:: Work item ::
Copy out the listing that follows, exactly, without its pictures.

:: Task input ::
BEGIN

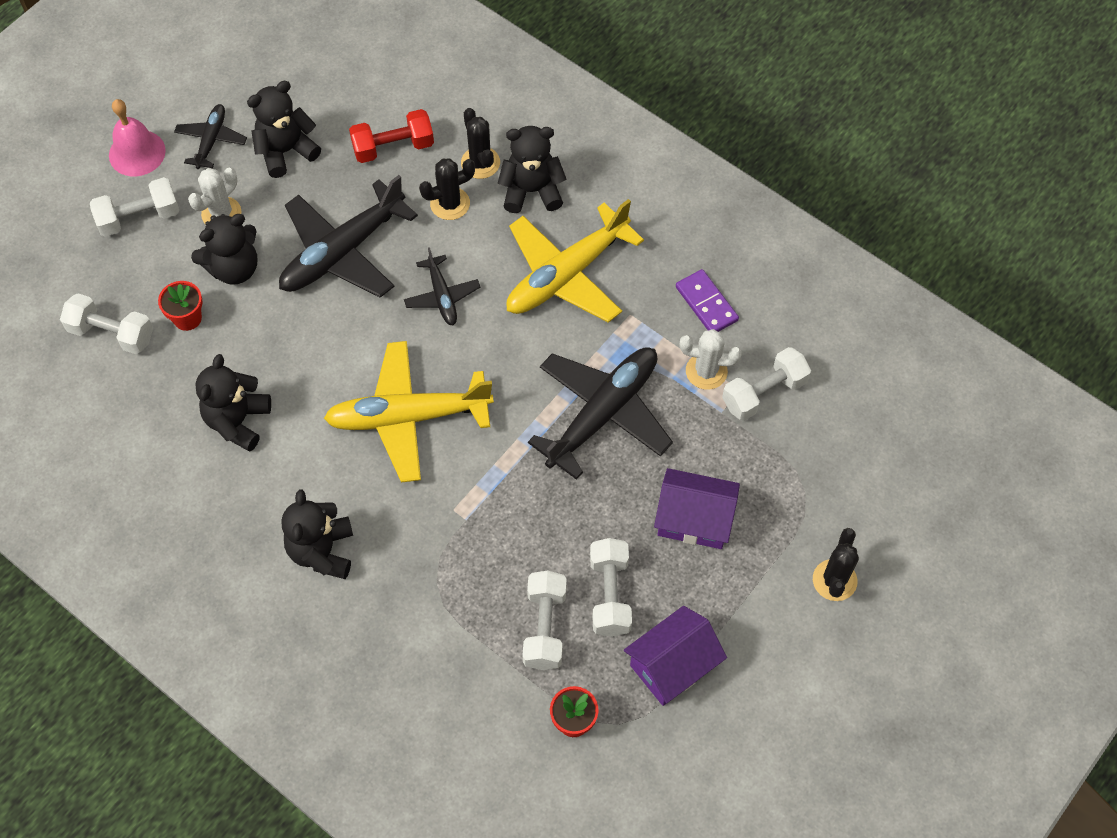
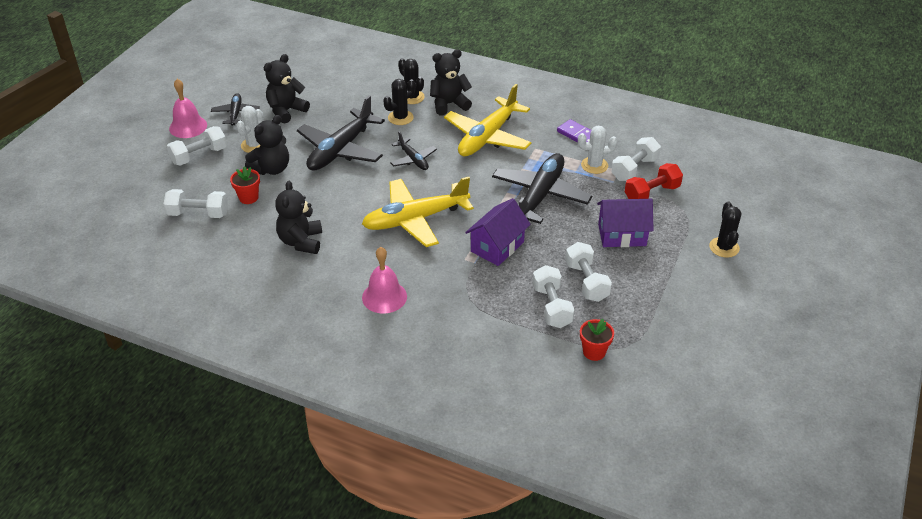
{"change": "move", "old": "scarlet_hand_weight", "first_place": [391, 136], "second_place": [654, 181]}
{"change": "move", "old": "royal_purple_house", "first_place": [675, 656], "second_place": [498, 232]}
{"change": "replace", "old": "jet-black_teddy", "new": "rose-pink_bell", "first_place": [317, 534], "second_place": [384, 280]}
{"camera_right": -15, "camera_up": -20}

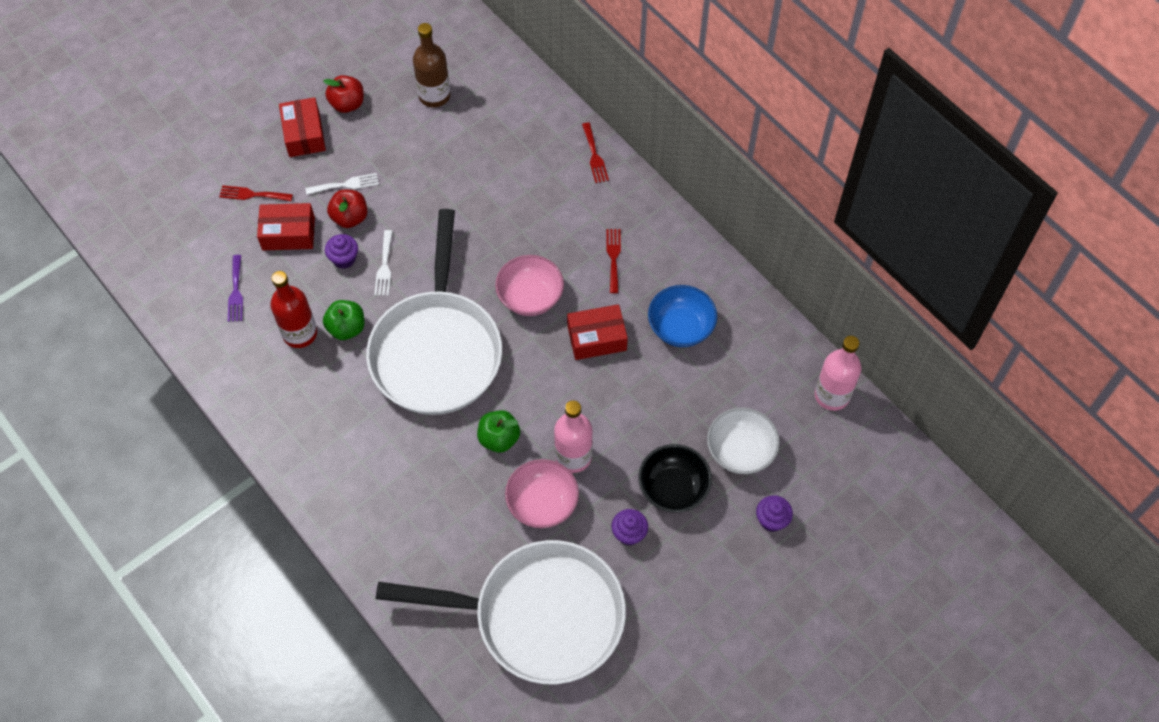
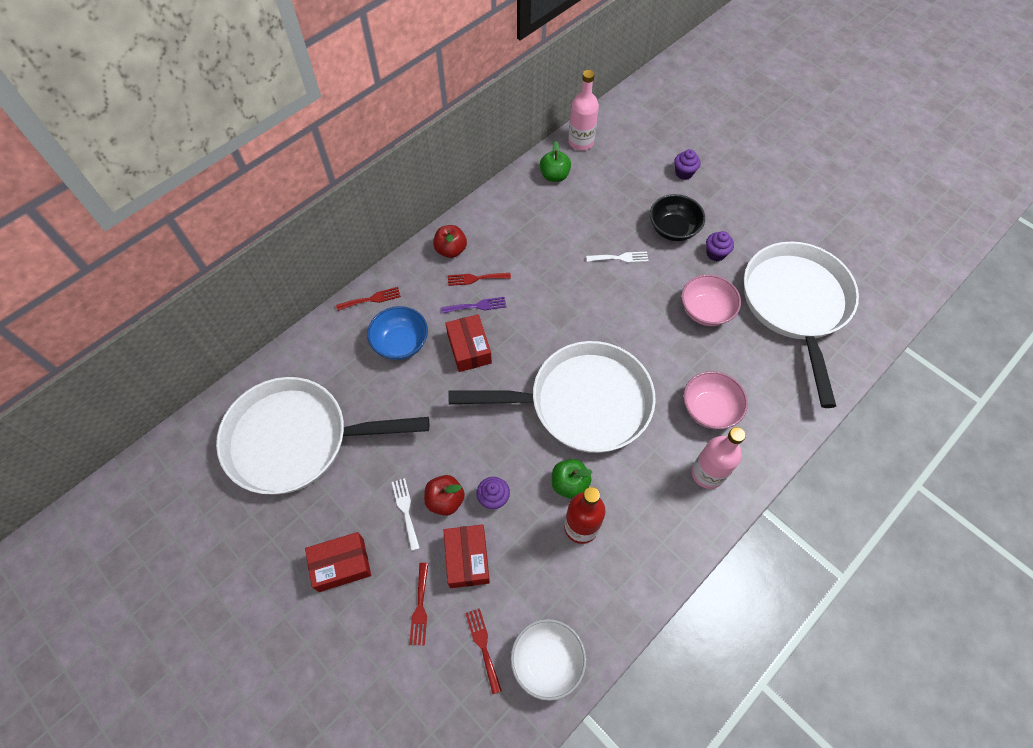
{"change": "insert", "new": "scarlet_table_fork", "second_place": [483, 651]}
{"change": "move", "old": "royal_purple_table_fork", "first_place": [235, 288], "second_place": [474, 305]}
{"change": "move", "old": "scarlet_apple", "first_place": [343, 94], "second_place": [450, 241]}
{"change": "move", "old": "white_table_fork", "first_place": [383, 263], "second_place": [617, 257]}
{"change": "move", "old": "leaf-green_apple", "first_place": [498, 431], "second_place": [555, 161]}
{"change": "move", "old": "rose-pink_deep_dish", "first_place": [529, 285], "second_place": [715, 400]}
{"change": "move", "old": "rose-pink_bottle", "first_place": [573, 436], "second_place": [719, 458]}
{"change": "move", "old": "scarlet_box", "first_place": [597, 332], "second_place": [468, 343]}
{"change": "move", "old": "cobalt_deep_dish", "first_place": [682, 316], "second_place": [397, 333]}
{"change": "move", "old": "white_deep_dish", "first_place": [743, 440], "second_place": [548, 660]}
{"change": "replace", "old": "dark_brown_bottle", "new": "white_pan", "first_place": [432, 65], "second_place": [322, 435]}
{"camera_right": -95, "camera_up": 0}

END

:: Problem solution ::
{"change": "move", "old": "scarlet_hand_weight", "first_place": [391, 136], "second_place": [654, 181]}
{"change": "move", "old": "royal_purple_house", "first_place": [675, 656], "second_place": [498, 232]}
{"change": "replace", "old": "jet-black_teddy", "new": "rose-pink_bell", "first_place": [317, 534], "second_place": [384, 280]}
{"camera_right": -15, "camera_up": -20}

{"change": "insert", "new": "scarlet_table_fork", "second_place": [483, 651]}
{"change": "move", "old": "royal_purple_table_fork", "first_place": [235, 288], "second_place": [474, 305]}
{"change": "move", "old": "scarlet_apple", "first_place": [343, 94], "second_place": [450, 241]}
{"change": "move", "old": "white_table_fork", "first_place": [383, 263], "second_place": [617, 257]}
{"change": "move", "old": "leaf-green_apple", "first_place": [498, 431], "second_place": [555, 161]}
{"change": "move", "old": "rose-pink_deep_dish", "first_place": [529, 285], "second_place": [715, 400]}
{"change": "move", "old": "rose-pink_bottle", "first_place": [573, 436], "second_place": [719, 458]}
{"change": "move", "old": "scarlet_box", "first_place": [597, 332], "second_place": [468, 343]}
{"change": "move", "old": "cobalt_deep_dish", "first_place": [682, 316], "second_place": [397, 333]}
{"change": "move", "old": "white_deep_dish", "first_place": [743, 440], "second_place": [548, 660]}
{"change": "replace", "old": "dark_brown_bottle", "new": "white_pan", "first_place": [432, 65], "second_place": [322, 435]}
{"camera_right": -95, "camera_up": 0}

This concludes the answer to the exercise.